Leaving every picture out, repeat all of the entries below exactly.
---
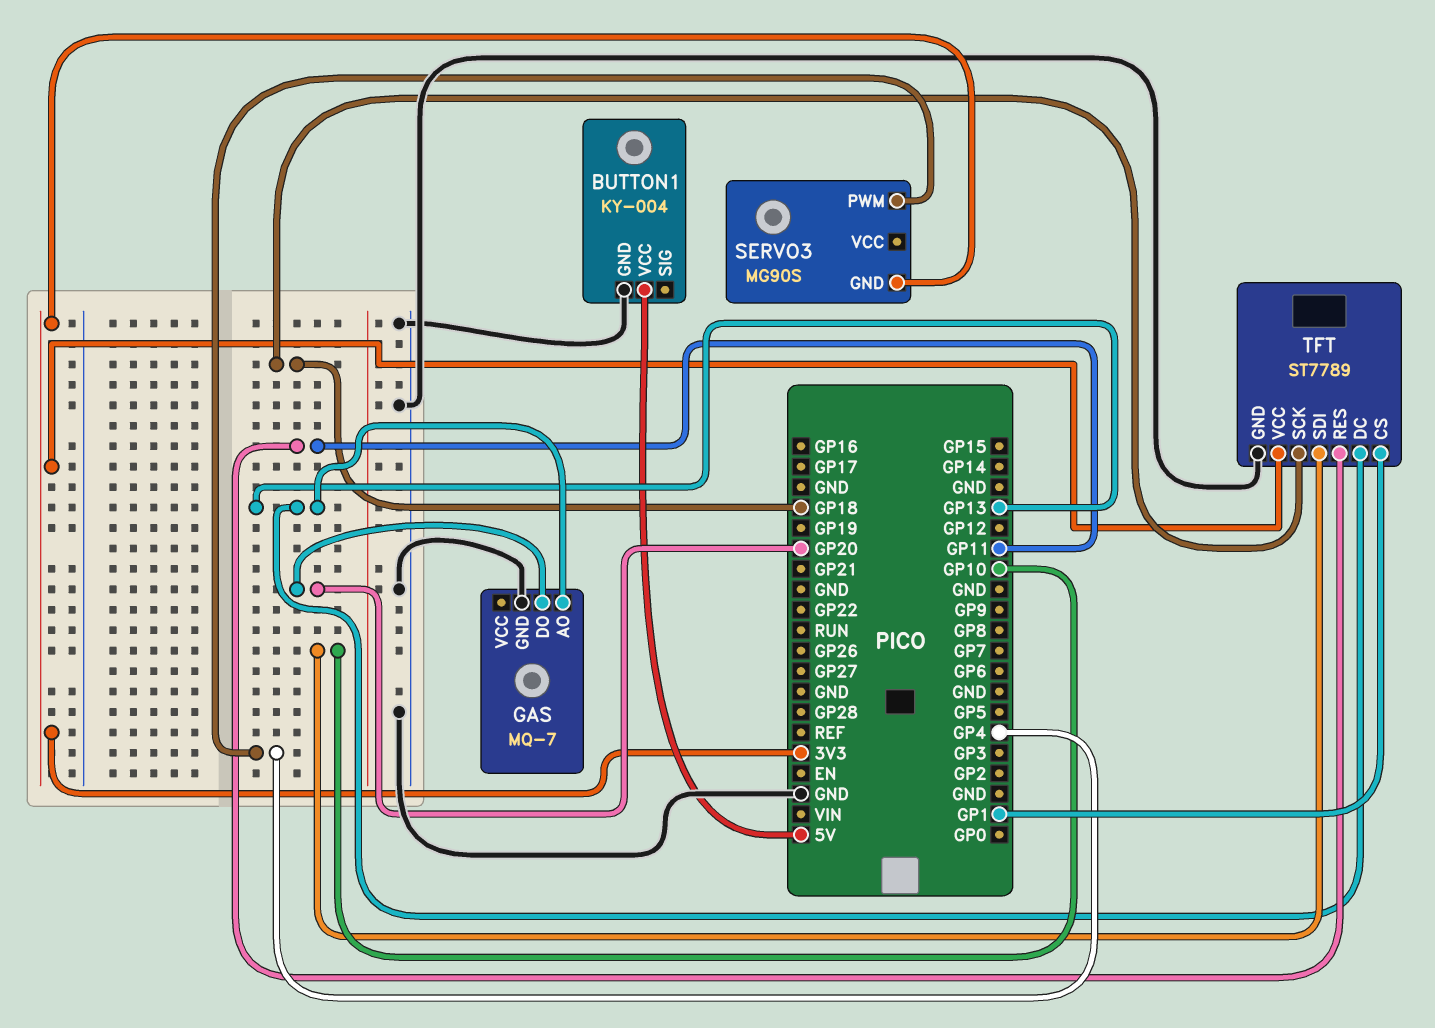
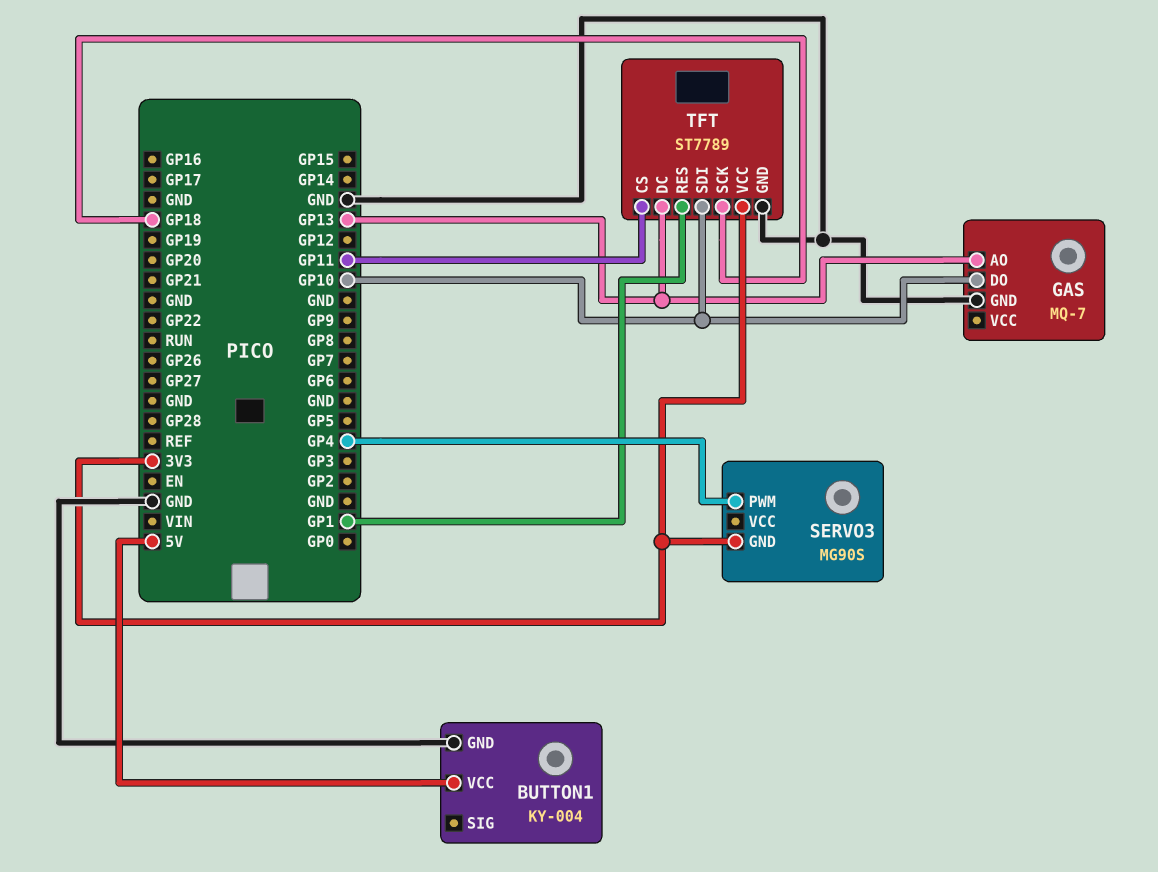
GAS pin DO: GP20 -> GP10
TFT pin CS: GP1 -> GP11
TFT pin RES: GP11 -> GP1

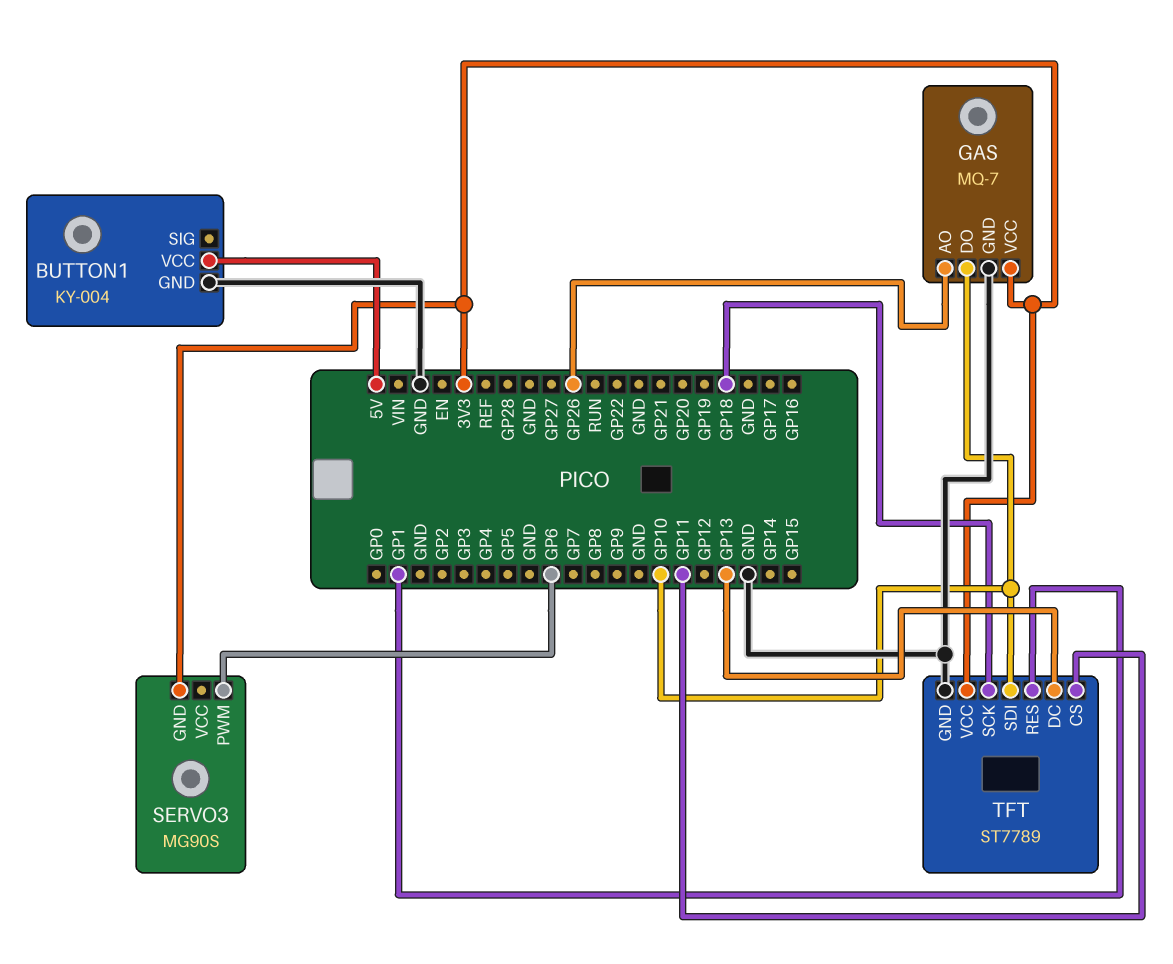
GAS pin AO: GP13 -> GP26
GAS pin VCC: none -> 3V3
SERVO3 pin PWM: GP4 -> GP6

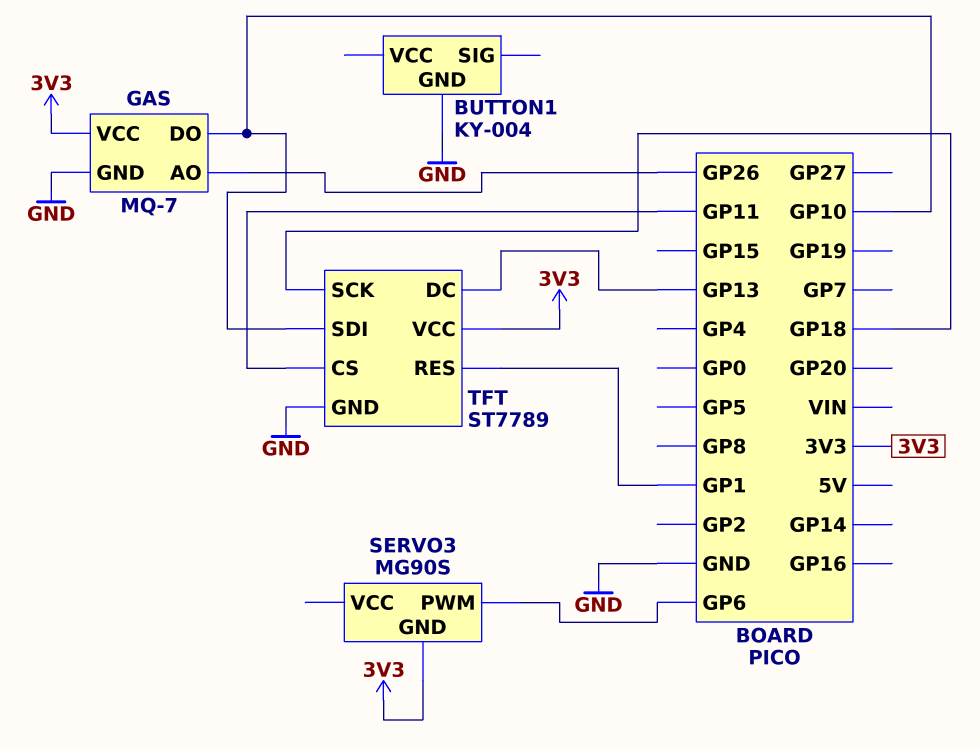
BUTTON1 pin VCC: 5V -> none

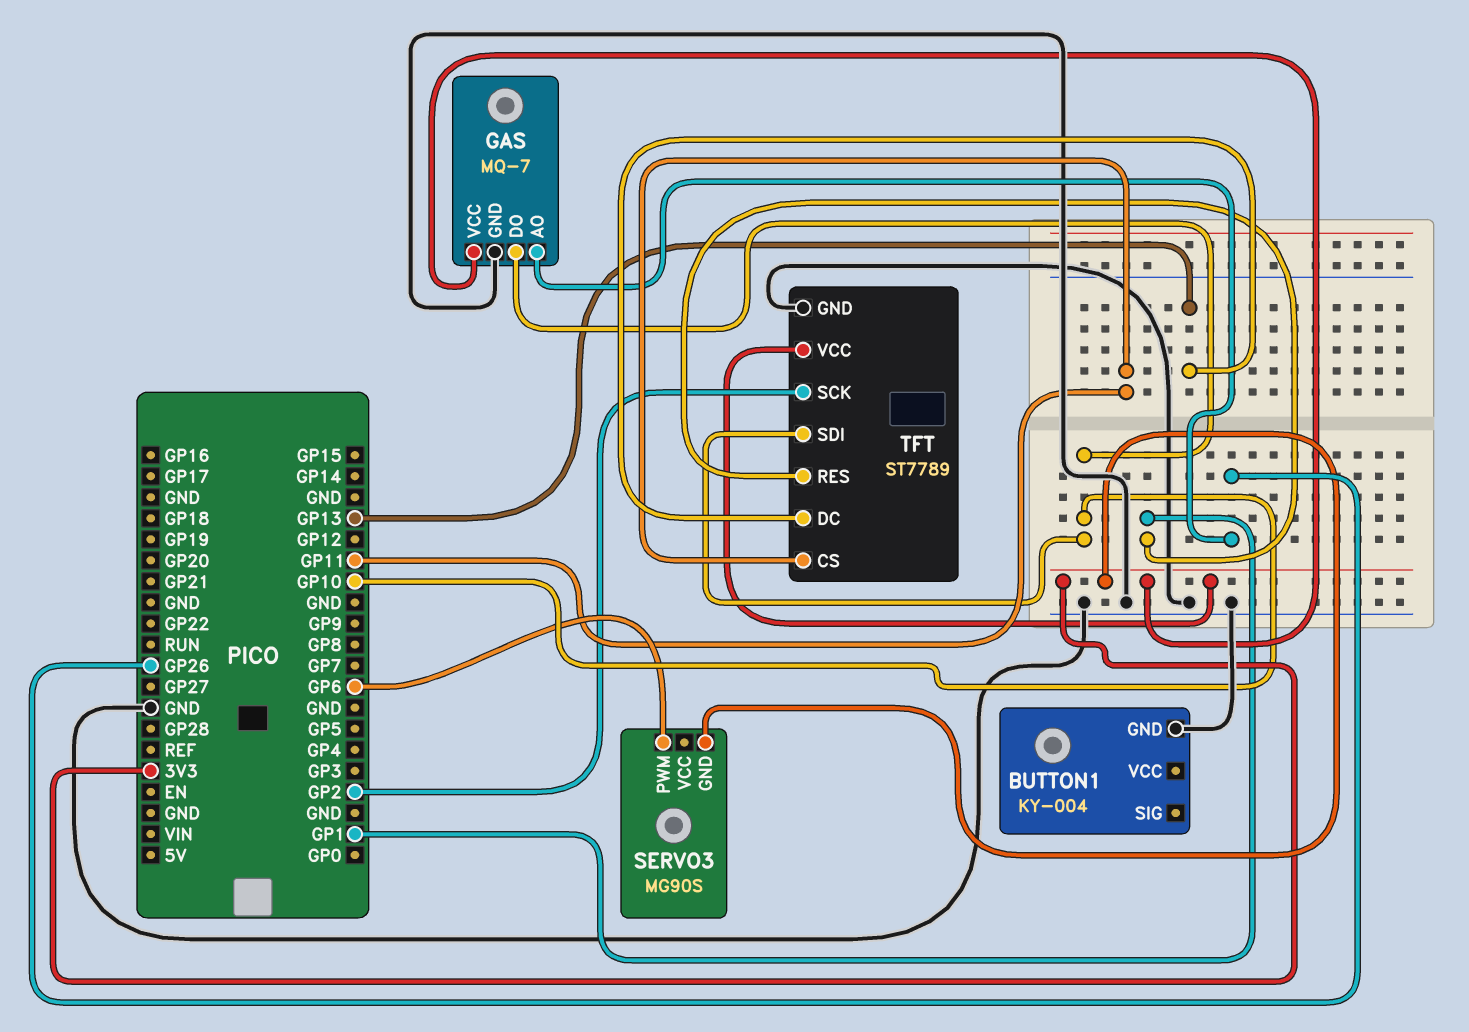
TFT pin SCK: GP18 -> GP2

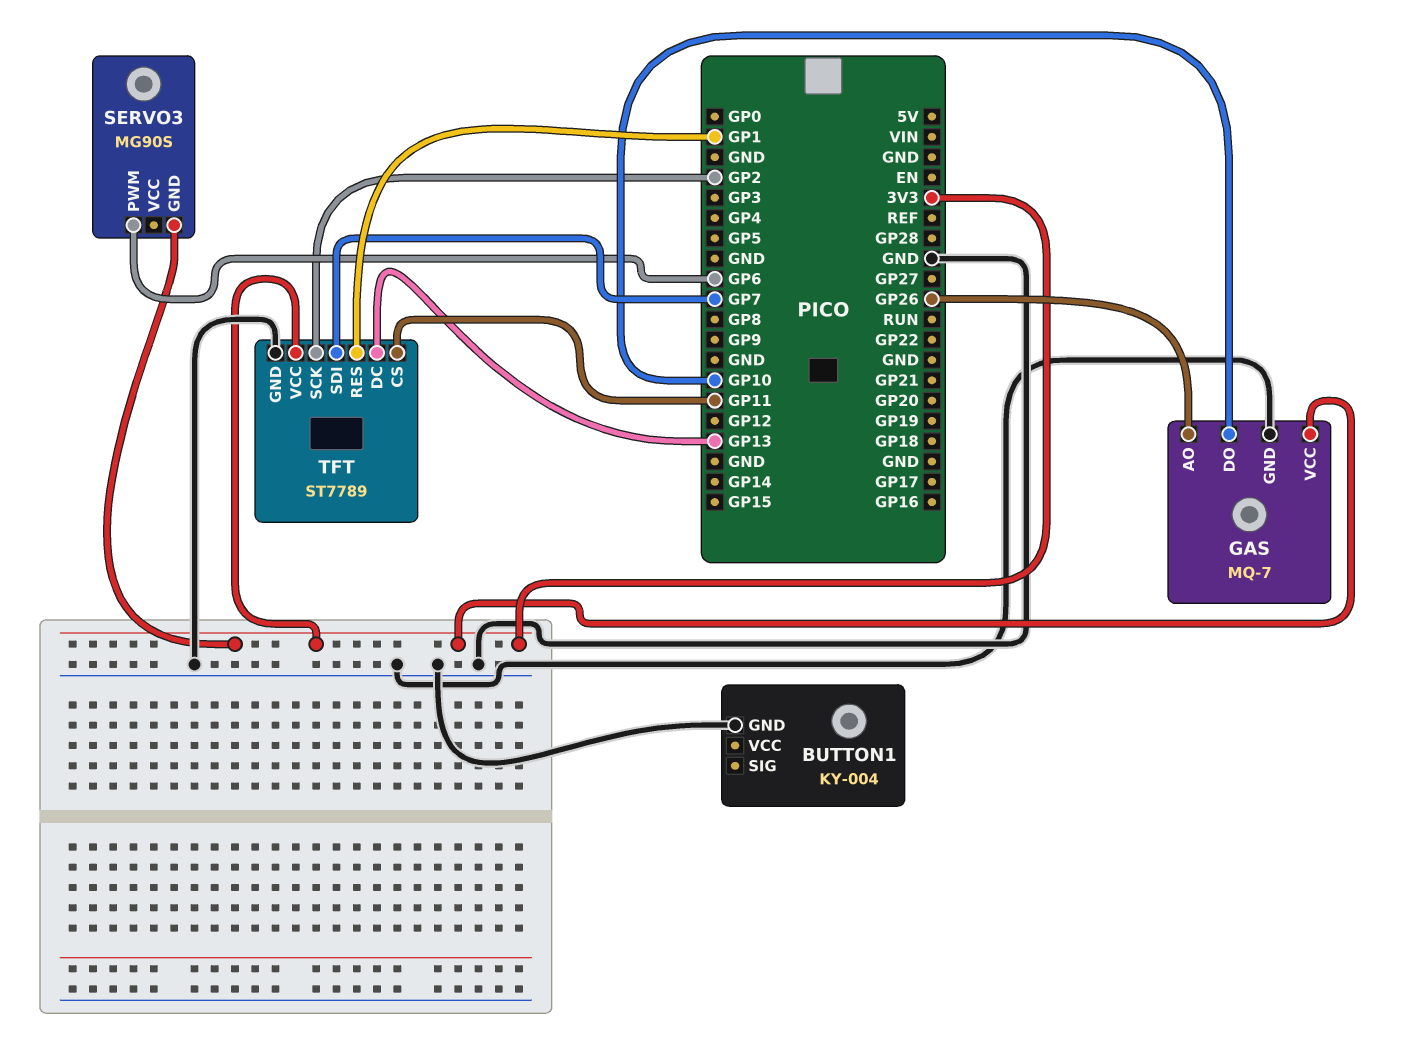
TFT pin SDI: GP10 -> GP7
---
Answer section
GAS pin DO: GP20 -> GP10
TFT pin CS: GP1 -> GP11
TFT pin RES: GP11 -> GP1

GAS pin AO: GP13 -> GP26
GAS pin VCC: none -> 3V3
SERVO3 pin PWM: GP4 -> GP6

BUTTON1 pin VCC: 5V -> none

TFT pin SCK: GP18 -> GP2

TFT pin SDI: GP10 -> GP7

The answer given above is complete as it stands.